--- Source information ---
= Beginning of Section =
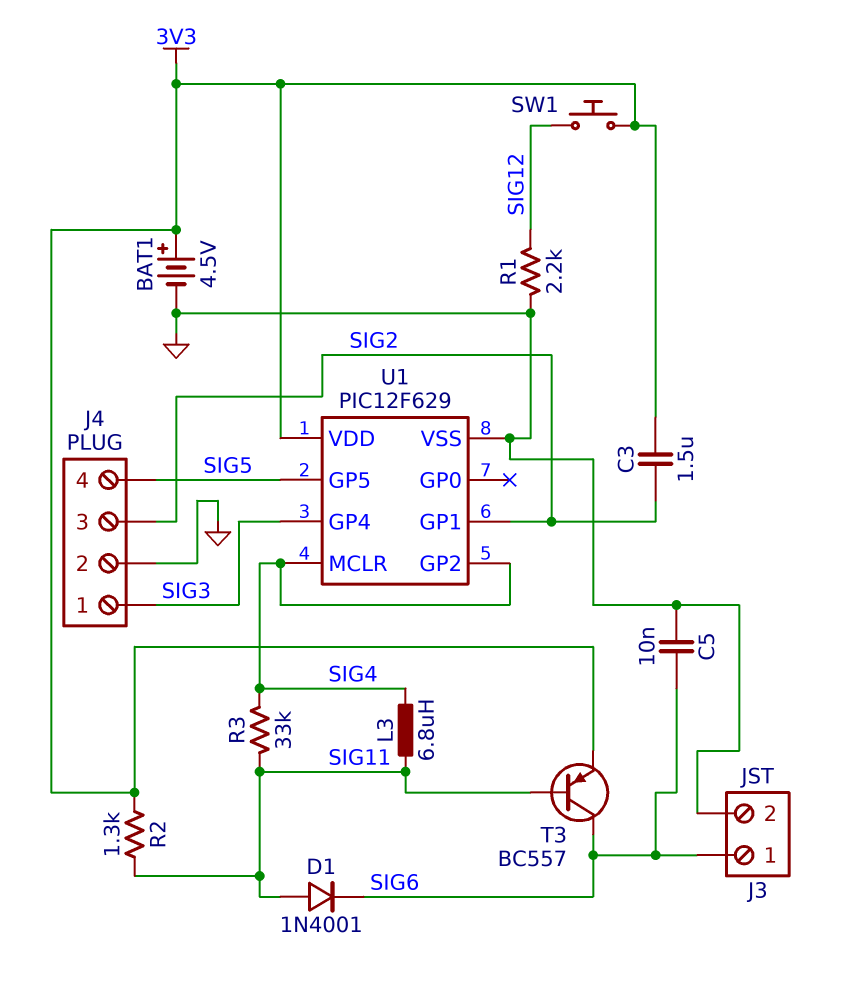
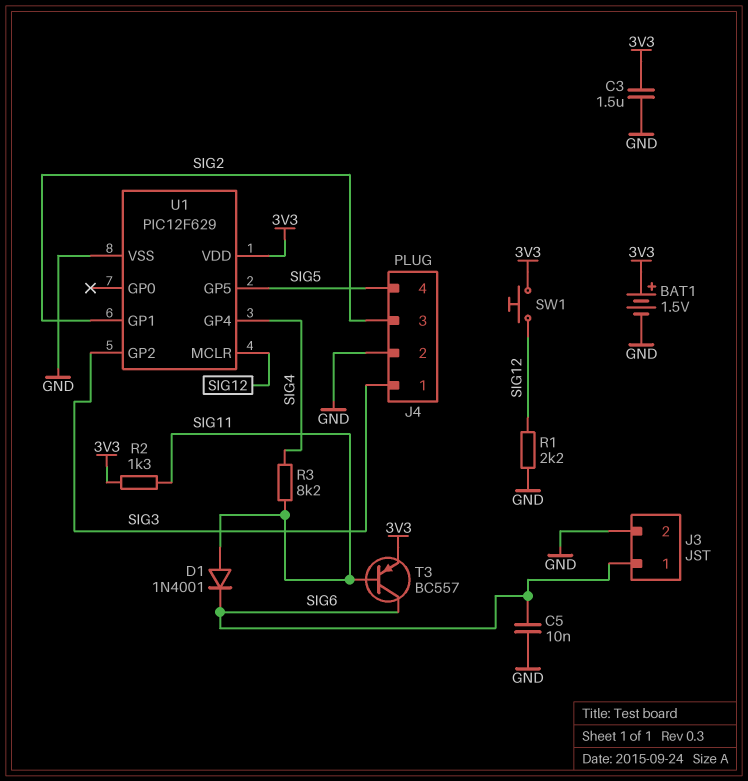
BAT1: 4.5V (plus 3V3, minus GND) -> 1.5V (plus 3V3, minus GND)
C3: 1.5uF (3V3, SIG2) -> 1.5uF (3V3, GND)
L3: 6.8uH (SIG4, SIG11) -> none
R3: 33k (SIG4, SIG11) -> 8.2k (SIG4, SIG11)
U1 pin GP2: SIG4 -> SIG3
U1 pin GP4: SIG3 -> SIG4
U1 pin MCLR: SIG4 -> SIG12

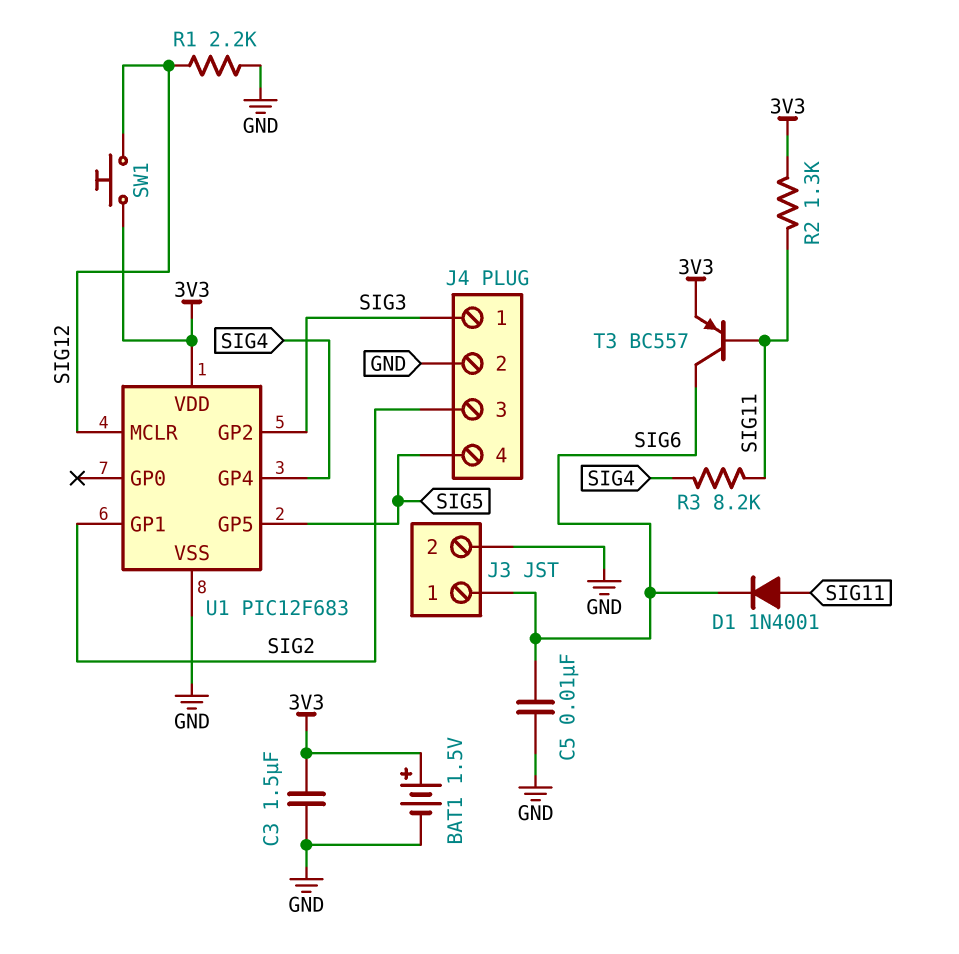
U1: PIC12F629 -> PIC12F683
= End of Section =
--- What you have to do ---
A faithful copy of all the data above, without its pictures, is the expected result.

--- Exercise answer ---
BAT1: 4.5V (plus 3V3, minus GND) -> 1.5V (plus 3V3, minus GND)
C3: 1.5uF (3V3, SIG2) -> 1.5uF (3V3, GND)
L3: 6.8uH (SIG4, SIG11) -> none
R3: 33k (SIG4, SIG11) -> 8.2k (SIG4, SIG11)
U1 pin GP2: SIG4 -> SIG3
U1 pin GP4: SIG3 -> SIG4
U1 pin MCLR: SIG4 -> SIG12

U1: PIC12F629 -> PIC12F683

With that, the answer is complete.